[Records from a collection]
▬▬▬▬▬▬▬▬▬▬

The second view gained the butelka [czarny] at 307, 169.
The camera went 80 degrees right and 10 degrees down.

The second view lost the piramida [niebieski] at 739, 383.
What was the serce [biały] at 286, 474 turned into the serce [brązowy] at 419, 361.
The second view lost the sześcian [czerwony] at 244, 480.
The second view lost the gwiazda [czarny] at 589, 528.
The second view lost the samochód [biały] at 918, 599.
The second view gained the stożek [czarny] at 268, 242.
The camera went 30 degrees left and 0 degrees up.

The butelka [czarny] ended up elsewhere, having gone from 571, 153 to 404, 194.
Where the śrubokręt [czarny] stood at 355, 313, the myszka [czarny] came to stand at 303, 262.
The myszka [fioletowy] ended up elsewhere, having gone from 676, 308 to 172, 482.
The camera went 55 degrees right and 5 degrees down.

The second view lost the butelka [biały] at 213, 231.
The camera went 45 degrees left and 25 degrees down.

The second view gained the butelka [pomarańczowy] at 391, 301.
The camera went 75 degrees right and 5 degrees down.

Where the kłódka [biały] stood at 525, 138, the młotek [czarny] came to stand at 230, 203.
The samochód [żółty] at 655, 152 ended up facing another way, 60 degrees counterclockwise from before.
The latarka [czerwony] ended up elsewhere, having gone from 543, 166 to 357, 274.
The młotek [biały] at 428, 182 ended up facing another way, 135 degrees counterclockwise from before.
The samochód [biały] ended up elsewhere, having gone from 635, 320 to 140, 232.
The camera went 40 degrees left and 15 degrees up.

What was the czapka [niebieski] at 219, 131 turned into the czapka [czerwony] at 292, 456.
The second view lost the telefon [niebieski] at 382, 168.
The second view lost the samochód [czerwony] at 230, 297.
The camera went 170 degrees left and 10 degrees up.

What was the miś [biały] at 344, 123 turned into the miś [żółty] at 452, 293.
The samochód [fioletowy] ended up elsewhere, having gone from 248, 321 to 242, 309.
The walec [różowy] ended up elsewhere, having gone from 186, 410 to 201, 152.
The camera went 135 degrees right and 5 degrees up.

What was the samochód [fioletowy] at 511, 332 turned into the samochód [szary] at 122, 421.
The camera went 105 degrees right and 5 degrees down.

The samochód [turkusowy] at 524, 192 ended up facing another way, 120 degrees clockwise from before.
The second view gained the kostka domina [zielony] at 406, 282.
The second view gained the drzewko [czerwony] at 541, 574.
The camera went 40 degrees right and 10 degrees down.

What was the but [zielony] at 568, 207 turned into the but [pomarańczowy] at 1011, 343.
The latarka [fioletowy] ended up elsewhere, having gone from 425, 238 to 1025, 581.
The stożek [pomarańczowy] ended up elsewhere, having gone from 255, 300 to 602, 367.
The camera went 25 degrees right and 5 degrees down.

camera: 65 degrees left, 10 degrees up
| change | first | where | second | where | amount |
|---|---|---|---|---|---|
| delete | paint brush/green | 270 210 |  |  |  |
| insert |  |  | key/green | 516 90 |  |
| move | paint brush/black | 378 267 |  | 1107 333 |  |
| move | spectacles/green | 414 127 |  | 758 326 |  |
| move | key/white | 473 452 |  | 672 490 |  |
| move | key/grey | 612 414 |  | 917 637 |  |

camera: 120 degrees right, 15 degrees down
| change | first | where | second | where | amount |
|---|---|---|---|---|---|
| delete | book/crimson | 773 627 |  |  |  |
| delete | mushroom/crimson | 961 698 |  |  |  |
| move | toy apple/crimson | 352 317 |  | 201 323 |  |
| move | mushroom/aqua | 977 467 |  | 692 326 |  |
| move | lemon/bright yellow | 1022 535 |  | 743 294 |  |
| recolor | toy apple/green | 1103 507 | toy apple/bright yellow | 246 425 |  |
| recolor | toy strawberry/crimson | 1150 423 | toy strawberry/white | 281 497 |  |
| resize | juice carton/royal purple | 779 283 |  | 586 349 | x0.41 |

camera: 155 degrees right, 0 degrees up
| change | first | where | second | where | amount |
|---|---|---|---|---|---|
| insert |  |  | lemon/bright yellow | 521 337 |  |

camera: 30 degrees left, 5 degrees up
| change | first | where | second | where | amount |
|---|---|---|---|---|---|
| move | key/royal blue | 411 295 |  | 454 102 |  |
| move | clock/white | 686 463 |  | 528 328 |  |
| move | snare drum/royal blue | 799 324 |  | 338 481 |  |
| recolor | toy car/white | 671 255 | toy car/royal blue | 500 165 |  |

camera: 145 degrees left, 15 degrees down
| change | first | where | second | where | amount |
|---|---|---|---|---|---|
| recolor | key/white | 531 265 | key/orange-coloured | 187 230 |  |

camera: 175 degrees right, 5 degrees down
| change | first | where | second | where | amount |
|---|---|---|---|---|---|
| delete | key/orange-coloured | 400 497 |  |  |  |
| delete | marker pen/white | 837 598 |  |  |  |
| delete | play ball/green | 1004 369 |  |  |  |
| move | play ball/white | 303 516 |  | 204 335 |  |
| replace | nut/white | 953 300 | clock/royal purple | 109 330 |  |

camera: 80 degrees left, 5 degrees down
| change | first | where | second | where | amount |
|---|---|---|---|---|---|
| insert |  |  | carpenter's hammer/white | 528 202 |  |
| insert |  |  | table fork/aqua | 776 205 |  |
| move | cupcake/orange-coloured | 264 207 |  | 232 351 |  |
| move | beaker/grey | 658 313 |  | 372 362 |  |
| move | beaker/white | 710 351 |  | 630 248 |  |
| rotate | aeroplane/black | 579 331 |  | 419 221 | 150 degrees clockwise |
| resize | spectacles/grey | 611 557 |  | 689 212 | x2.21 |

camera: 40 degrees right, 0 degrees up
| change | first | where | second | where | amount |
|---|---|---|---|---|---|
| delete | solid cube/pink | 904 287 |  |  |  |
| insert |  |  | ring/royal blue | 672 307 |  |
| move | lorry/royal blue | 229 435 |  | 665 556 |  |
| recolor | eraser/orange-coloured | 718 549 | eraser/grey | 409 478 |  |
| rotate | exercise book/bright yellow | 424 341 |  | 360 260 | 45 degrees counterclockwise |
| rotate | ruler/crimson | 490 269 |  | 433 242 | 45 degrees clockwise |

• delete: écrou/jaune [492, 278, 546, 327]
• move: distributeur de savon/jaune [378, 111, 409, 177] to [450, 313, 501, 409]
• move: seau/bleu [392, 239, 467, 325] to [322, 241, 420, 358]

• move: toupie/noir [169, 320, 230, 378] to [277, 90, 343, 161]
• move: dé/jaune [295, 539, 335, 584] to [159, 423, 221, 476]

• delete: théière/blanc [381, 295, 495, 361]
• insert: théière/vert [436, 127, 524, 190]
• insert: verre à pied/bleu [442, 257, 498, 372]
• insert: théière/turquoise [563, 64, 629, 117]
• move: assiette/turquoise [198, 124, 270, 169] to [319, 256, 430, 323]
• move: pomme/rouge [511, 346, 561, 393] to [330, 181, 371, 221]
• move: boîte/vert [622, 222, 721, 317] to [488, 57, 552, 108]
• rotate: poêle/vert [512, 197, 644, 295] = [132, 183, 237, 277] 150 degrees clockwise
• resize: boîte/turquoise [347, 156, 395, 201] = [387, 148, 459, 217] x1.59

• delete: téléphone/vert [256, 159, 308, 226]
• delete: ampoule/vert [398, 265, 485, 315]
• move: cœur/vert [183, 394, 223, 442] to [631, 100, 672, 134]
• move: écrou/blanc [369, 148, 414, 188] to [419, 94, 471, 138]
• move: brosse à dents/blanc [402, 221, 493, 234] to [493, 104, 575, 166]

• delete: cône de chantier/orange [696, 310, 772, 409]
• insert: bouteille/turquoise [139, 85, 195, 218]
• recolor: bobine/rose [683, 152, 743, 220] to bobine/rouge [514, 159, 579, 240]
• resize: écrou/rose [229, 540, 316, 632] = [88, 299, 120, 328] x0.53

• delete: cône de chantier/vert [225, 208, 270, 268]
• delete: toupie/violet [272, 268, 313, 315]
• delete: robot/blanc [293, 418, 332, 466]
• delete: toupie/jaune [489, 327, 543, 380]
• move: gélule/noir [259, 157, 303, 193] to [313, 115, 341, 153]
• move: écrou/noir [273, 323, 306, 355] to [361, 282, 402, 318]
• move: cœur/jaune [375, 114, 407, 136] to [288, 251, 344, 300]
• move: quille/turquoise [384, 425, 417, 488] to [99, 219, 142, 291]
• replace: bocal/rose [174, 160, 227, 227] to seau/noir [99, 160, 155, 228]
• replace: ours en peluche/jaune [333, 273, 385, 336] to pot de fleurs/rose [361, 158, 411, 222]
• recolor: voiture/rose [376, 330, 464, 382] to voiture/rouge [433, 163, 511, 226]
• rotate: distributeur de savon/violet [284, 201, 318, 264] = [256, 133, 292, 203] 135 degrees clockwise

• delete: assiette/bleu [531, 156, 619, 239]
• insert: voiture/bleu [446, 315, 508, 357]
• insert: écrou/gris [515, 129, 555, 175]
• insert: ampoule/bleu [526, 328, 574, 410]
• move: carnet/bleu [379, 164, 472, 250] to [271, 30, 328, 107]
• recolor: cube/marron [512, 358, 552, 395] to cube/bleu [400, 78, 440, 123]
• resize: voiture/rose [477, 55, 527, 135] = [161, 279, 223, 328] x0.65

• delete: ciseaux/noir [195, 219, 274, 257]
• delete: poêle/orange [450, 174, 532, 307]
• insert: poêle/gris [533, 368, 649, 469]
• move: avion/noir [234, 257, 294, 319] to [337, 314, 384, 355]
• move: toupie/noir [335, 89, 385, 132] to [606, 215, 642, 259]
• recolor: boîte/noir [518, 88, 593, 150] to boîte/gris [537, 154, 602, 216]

▬▬▬▬▬▬▬▬▬▬

• Exercise prompt: Set down the lines from the one with "282, 402, 318]" through the end of the data above. Keep each exactly as written and add no other line.

• Written response:
• move: écrou/noir [273, 323, 306, 355] to [361, 282, 402, 318]
• move: cœur/jaune [375, 114, 407, 136] to [288, 251, 344, 300]
• move: quille/turquoise [384, 425, 417, 488] to [99, 219, 142, 291]
• replace: bocal/rose [174, 160, 227, 227] to seau/noir [99, 160, 155, 228]
• replace: ours en peluche/jaune [333, 273, 385, 336] to pot de fleurs/rose [361, 158, 411, 222]
• recolor: voiture/rose [376, 330, 464, 382] to voiture/rouge [433, 163, 511, 226]
• rotate: distributeur de savon/violet [284, 201, 318, 264] = [256, 133, 292, 203] 135 degrees clockwise

• delete: assiette/bleu [531, 156, 619, 239]
• insert: voiture/bleu [446, 315, 508, 357]
• insert: écrou/gris [515, 129, 555, 175]
• insert: ampoule/bleu [526, 328, 574, 410]
• move: carnet/bleu [379, 164, 472, 250] to [271, 30, 328, 107]
• recolor: cube/marron [512, 358, 552, 395] to cube/bleu [400, 78, 440, 123]
• resize: voiture/rose [477, 55, 527, 135] = [161, 279, 223, 328] x0.65

• delete: ciseaux/noir [195, 219, 274, 257]
• delete: poêle/orange [450, 174, 532, 307]
• insert: poêle/gris [533, 368, 649, 469]
• move: avion/noir [234, 257, 294, 319] to [337, 314, 384, 355]
• move: toupie/noir [335, 89, 385, 132] to [606, 215, 642, 259]
• recolor: boîte/noir [518, 88, 593, 150] to boîte/gris [537, 154, 602, 216]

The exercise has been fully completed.